**Work order:**
Locate every line in the rows below that contains the word "Question", and copy each such line in full.

**Data shown:**
* * * * *

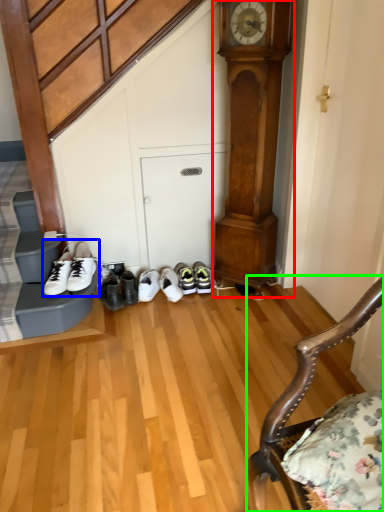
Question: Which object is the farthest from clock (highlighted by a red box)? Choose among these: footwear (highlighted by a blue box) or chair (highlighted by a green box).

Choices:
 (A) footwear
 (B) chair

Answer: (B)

* * * * *

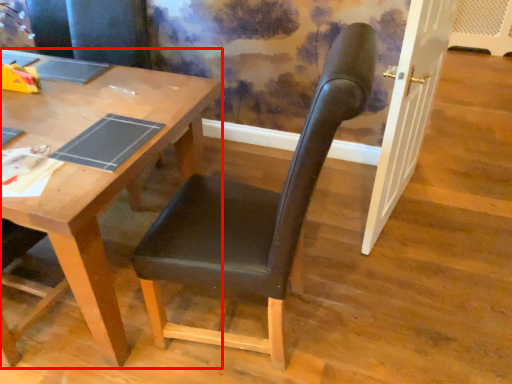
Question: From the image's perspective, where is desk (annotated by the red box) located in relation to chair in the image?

* * * * *

**Output of the task:**
Question: Which object is the farthest from clock (highlighted by a red box)? Choose among these: footwear (highlighted by a blue box) or chair (highlighted by a green box).
Question: From the image's perspective, where is desk (annotated by the red box) located in relation to chair in the image?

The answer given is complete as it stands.